▶ _What needs to be done_
Count how many lines in the items below contain the string "alto", where case matters. Give only the number.

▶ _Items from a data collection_
· · ·

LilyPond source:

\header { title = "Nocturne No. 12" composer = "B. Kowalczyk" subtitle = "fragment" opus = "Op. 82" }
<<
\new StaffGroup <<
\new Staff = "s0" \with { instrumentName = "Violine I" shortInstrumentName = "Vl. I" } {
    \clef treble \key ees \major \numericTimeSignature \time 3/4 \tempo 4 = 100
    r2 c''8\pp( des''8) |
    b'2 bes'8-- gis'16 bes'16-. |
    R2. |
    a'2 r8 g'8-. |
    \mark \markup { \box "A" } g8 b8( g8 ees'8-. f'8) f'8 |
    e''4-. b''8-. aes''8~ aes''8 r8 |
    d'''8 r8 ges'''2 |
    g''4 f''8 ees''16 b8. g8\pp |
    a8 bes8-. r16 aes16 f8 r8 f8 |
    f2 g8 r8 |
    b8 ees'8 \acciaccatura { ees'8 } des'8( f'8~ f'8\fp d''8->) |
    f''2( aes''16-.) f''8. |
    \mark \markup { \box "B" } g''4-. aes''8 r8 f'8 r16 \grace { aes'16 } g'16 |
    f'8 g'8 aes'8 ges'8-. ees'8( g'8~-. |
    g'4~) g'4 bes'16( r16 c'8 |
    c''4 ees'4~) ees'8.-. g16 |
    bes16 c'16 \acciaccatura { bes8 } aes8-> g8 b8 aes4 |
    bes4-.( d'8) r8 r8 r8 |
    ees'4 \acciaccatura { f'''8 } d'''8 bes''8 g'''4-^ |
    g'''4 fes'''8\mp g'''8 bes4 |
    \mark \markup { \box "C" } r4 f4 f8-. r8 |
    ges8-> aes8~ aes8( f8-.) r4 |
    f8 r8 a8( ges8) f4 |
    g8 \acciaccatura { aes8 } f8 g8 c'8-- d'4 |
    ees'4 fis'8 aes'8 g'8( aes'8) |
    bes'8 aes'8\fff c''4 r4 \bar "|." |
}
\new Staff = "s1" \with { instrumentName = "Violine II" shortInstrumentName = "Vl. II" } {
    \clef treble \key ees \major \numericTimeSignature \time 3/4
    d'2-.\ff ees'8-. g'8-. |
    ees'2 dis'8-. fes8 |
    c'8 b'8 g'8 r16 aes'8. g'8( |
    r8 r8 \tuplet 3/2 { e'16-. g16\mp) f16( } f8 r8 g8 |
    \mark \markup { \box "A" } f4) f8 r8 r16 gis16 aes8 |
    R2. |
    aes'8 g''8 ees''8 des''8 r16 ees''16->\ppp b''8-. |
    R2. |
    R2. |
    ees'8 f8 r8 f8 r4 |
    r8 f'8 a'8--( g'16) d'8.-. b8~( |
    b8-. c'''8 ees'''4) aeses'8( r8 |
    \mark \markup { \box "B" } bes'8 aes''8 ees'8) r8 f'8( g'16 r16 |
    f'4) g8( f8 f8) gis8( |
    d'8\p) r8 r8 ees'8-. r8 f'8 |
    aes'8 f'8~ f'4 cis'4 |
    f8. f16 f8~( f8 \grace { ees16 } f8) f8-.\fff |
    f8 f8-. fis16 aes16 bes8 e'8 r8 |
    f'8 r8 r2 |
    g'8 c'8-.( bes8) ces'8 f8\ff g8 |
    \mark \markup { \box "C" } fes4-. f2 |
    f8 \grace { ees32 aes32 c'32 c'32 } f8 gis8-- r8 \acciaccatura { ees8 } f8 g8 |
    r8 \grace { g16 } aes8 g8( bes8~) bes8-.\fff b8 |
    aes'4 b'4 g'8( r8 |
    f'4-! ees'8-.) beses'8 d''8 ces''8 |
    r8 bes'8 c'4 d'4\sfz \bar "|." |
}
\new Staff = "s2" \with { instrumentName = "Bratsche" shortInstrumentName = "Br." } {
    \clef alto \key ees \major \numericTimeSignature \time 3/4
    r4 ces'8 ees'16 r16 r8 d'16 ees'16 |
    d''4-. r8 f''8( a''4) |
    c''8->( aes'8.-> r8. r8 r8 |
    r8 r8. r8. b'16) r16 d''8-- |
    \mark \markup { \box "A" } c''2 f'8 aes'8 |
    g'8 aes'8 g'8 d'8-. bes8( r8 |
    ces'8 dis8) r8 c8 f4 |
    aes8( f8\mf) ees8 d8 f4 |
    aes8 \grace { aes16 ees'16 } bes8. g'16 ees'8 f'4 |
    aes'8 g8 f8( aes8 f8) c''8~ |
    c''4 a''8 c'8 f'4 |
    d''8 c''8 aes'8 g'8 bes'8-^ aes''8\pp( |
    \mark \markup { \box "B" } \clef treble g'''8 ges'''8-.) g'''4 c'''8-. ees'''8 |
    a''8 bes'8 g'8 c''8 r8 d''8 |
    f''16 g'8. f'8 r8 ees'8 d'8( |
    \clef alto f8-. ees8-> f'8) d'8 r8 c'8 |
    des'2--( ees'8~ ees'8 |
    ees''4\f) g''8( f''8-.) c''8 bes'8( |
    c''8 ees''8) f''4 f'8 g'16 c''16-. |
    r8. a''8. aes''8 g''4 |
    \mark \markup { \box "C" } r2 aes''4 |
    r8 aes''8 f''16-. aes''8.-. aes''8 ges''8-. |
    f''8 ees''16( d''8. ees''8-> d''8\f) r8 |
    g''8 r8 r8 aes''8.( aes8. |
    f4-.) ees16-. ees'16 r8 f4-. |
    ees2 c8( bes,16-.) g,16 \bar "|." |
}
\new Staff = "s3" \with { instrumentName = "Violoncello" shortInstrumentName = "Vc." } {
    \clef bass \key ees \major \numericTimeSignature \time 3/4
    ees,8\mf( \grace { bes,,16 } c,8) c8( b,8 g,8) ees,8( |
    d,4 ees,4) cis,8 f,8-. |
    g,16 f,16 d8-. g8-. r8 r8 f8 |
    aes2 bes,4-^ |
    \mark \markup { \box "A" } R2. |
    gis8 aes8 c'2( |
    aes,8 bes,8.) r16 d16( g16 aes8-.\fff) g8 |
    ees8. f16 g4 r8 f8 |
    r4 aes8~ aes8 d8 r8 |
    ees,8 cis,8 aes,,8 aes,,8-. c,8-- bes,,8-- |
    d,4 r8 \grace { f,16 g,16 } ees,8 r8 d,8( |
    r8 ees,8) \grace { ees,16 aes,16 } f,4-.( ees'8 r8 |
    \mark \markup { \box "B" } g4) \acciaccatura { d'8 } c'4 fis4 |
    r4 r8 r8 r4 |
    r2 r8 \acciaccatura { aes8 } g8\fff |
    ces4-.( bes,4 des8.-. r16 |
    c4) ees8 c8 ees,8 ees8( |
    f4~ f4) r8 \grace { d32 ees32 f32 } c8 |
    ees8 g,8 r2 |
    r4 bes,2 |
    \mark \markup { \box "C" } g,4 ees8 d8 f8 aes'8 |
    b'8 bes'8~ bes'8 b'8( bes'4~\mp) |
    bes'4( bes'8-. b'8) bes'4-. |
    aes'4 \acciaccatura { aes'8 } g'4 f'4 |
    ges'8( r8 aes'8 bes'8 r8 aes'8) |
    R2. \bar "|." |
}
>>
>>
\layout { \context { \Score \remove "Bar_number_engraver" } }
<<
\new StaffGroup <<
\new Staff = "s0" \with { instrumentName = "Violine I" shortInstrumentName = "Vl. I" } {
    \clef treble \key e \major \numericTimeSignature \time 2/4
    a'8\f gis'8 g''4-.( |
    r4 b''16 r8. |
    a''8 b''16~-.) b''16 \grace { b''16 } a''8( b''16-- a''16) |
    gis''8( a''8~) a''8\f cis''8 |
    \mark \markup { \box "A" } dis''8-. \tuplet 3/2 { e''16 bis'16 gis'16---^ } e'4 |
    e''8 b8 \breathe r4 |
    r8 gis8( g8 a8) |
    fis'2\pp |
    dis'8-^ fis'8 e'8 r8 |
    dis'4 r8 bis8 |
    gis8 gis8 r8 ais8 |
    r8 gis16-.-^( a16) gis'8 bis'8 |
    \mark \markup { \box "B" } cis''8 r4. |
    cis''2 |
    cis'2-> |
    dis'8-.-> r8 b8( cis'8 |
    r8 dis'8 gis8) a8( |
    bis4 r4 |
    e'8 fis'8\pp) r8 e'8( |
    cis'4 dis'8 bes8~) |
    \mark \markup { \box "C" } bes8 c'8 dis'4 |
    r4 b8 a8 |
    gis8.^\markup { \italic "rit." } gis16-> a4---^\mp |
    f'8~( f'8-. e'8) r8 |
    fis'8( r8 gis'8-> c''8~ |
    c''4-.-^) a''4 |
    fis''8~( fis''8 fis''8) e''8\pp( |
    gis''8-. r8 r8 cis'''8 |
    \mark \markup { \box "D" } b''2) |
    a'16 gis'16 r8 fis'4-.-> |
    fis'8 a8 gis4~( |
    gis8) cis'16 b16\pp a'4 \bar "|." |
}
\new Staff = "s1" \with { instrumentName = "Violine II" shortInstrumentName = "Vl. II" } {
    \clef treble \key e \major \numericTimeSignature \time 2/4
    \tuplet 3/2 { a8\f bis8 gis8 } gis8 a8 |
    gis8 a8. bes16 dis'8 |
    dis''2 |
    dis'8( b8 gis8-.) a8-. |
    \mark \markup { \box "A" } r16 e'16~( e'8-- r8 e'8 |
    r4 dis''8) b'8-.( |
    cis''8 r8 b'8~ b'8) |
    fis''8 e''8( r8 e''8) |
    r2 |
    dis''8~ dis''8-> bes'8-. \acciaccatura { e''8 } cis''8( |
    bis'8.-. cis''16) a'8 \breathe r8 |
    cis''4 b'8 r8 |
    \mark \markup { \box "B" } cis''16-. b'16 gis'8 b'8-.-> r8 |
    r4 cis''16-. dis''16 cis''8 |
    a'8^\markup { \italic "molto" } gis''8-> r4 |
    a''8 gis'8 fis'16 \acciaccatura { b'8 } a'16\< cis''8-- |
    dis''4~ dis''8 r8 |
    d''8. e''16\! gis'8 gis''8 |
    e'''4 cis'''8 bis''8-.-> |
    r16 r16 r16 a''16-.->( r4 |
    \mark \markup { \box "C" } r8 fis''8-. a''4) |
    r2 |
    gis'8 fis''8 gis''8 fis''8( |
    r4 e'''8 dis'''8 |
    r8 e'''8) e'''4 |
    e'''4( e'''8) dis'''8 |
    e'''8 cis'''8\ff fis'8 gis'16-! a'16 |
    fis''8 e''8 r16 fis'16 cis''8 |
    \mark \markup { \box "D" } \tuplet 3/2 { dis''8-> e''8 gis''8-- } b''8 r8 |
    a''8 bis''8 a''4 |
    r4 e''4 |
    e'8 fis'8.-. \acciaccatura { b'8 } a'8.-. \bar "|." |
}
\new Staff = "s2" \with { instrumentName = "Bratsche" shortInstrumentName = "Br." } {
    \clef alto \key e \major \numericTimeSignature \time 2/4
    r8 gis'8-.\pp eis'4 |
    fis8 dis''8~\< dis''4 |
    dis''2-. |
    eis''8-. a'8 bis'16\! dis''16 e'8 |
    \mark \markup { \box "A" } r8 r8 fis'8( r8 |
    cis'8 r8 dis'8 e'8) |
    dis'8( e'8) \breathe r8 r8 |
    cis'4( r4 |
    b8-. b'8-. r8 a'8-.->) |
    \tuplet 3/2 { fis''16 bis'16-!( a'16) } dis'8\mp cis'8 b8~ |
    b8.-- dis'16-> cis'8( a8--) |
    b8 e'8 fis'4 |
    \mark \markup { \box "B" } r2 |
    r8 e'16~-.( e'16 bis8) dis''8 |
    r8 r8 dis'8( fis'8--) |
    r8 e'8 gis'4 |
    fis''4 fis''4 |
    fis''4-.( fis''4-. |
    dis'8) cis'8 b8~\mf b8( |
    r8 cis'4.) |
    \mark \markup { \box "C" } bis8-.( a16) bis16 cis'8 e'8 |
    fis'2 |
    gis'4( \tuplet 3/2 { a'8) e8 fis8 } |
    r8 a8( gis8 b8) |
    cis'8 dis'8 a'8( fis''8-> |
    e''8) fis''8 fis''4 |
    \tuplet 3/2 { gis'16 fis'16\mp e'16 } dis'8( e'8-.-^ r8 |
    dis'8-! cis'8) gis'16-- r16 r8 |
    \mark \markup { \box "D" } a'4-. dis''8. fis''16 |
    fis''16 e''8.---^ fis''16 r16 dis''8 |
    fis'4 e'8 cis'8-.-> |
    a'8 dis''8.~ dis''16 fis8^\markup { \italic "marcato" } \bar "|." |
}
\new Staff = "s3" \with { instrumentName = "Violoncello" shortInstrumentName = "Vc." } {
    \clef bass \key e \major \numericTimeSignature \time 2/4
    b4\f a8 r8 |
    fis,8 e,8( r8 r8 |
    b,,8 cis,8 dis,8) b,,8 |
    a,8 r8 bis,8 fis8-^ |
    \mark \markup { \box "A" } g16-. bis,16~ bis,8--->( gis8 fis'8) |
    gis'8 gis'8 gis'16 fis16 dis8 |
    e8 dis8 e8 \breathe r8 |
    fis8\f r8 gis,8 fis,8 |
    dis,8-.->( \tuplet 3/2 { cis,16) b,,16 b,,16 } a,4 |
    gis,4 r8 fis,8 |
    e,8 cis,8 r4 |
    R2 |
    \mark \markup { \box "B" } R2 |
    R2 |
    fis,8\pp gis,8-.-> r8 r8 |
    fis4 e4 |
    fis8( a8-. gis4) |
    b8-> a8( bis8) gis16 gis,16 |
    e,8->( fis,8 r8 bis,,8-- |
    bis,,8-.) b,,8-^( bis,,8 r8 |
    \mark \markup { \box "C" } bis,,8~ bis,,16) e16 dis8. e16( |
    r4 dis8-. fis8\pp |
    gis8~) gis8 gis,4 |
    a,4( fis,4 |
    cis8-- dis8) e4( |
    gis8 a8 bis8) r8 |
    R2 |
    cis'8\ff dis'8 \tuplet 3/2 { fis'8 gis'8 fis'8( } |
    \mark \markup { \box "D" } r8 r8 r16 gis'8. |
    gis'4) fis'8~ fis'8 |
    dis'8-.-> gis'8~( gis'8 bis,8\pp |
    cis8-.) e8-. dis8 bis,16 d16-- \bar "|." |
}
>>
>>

· · ·

▶ _Response to the task_
3